Below are records; the lines starting at the one with "(700, 284) = (594, 240): green" and ending at the one with "camera: 10 degrees right, 0 degrees up" must be reproduced exactly, both included. Pictures must not appear.

Scene difference descriptions
-- Opening Marker --
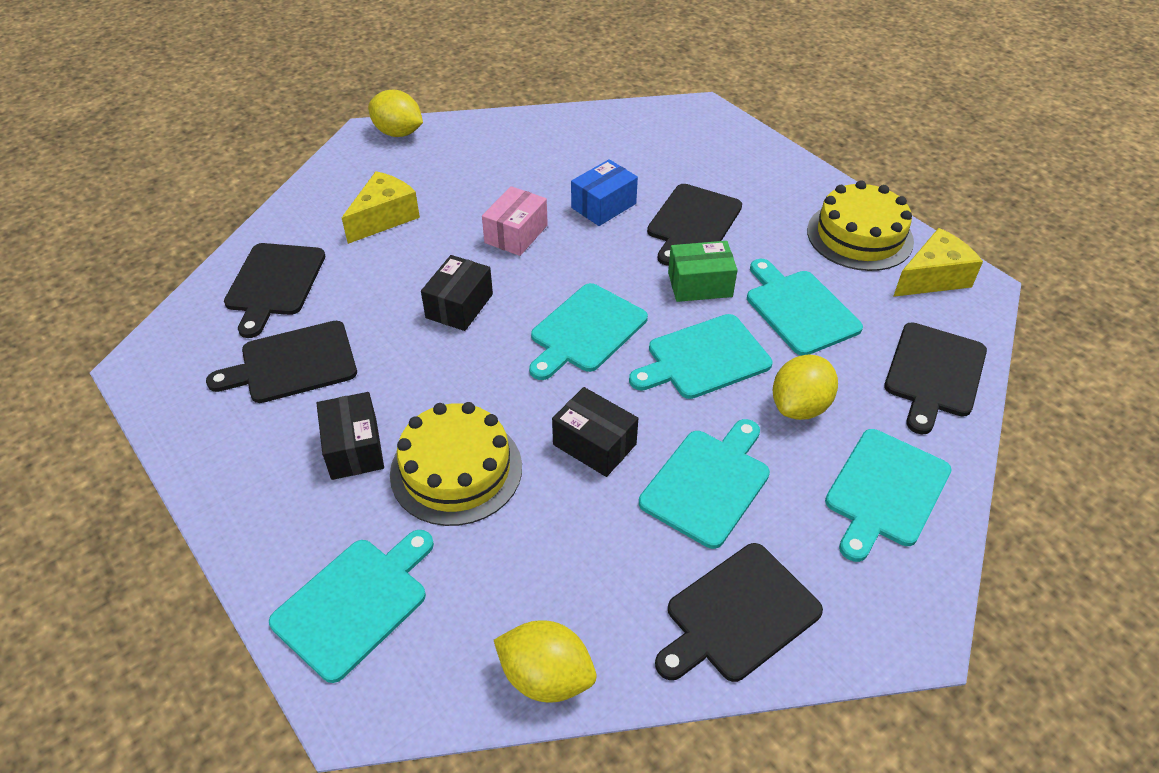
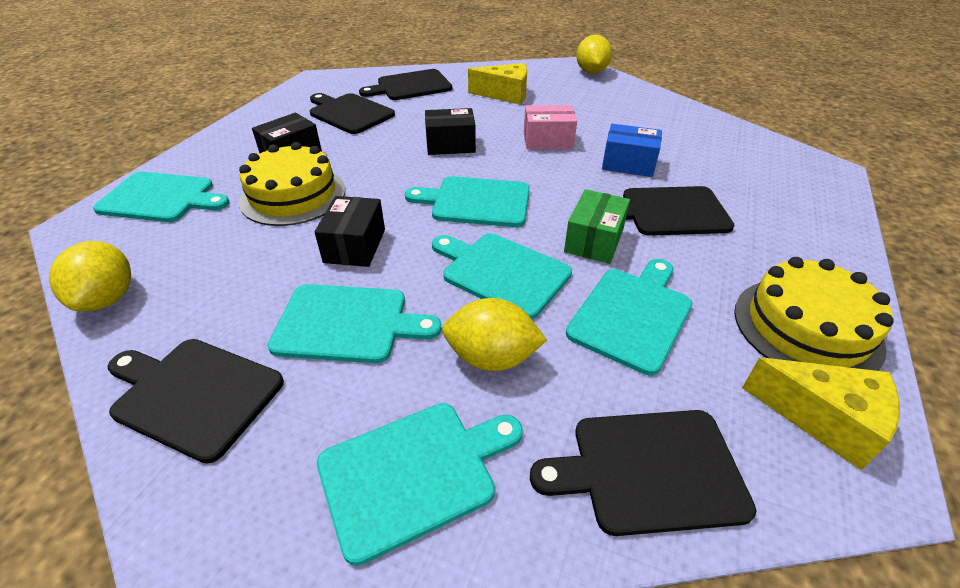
camera: 60 degrees right, 5 degrees down
(700, 284) = (594, 240): green box -> green box turned 60 degrees clockwise
(885, 491) = (413, 473): turquoise cutting board -> turquoise cutting board turned 150 degrees clockwise

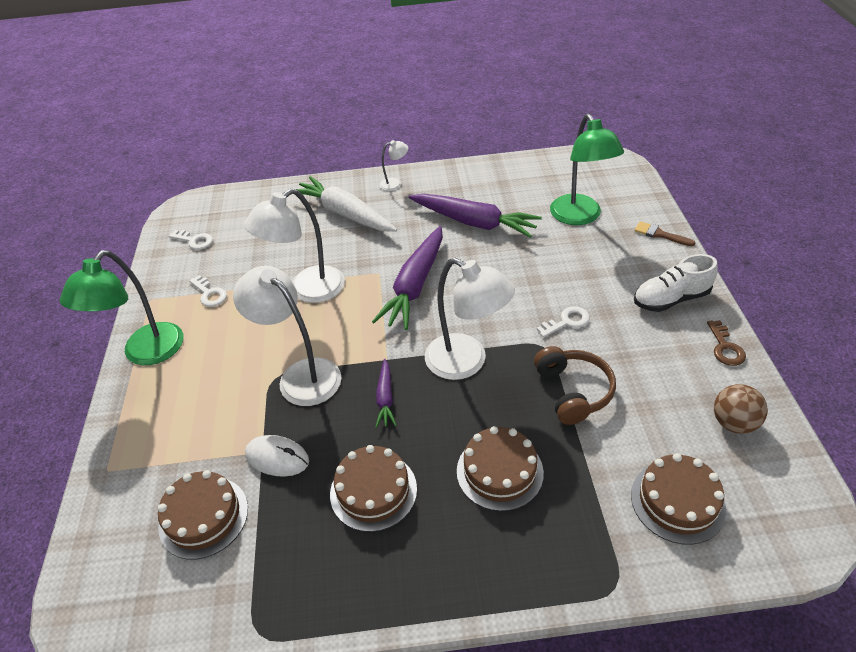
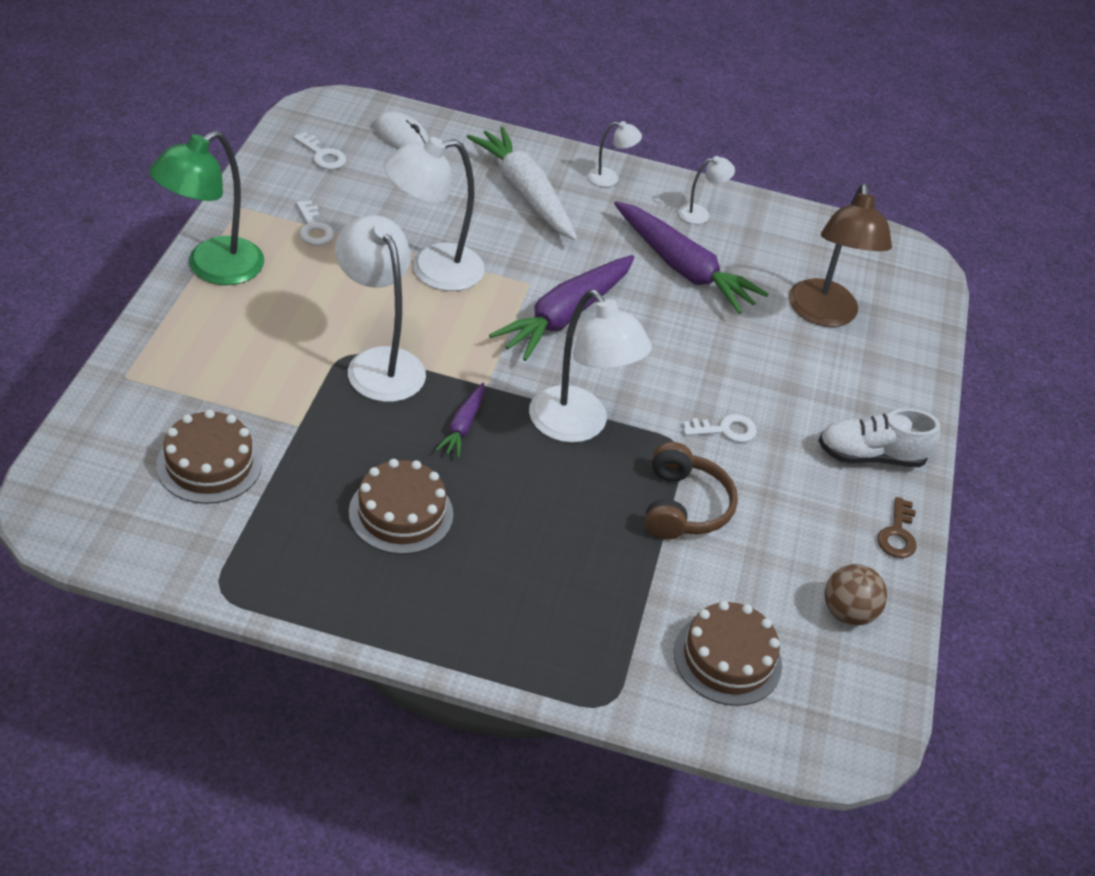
camera: 10 degrees right, 0 degrees up
(277, 458) = (312, 438): white mouse -> white mouse (401, 136)
(464, 183) = (700, 214): none -> white lamp
(499, 471) = (549, 551): brown cake -> none
(580, 217) = (823, 314): green lamp -> brown lamp
(660, 234) = (912, 376): brown brush -> none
-- Closing Marker --
> PROBLEM SOLUTION
(700, 284) = (594, 240): green box -> green box turned 60 degrees clockwise
(885, 491) = (413, 473): turquoise cutting board -> turquoise cutting board turned 150 degrees clockwise

camera: 10 degrees right, 0 degrees up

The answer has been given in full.